_ACTIVITY_. All that is needed is the number of lines in the records that contain the word "none", stated without anything else.

___ INFORMATION ___

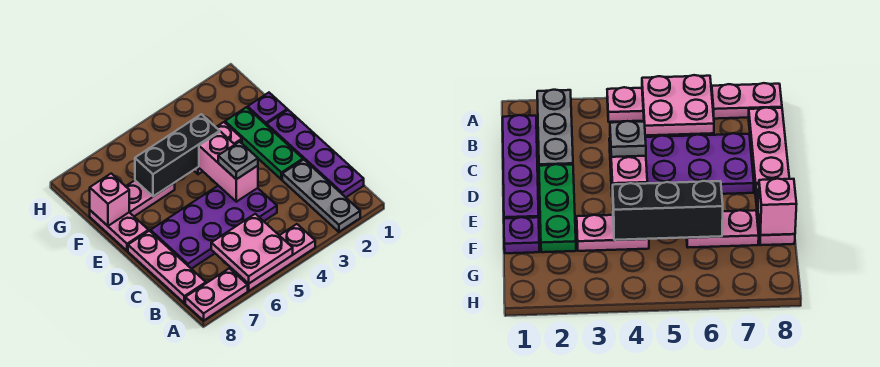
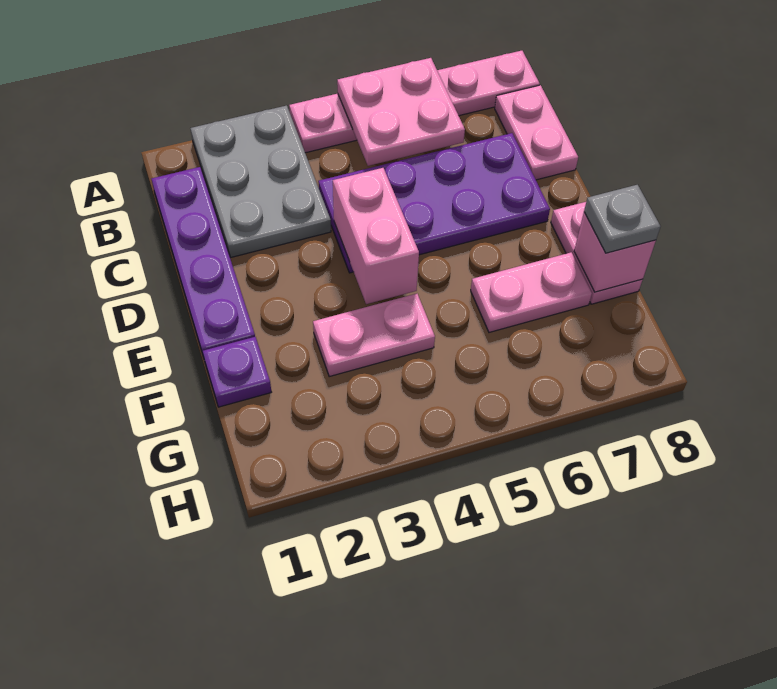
grey plate A2:C2 level 1 -> grey plate A2:C3 level 1
pink plate B8:D8 level 1 -> pink plate B8:C8 level 1
green plate D2:F2 level 1 -> none
grey plate D4 level 3 -> grey plate F8 level 3
black brick F4:F6 level 2 -> none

___

_EXERCISE ANSWER_. 2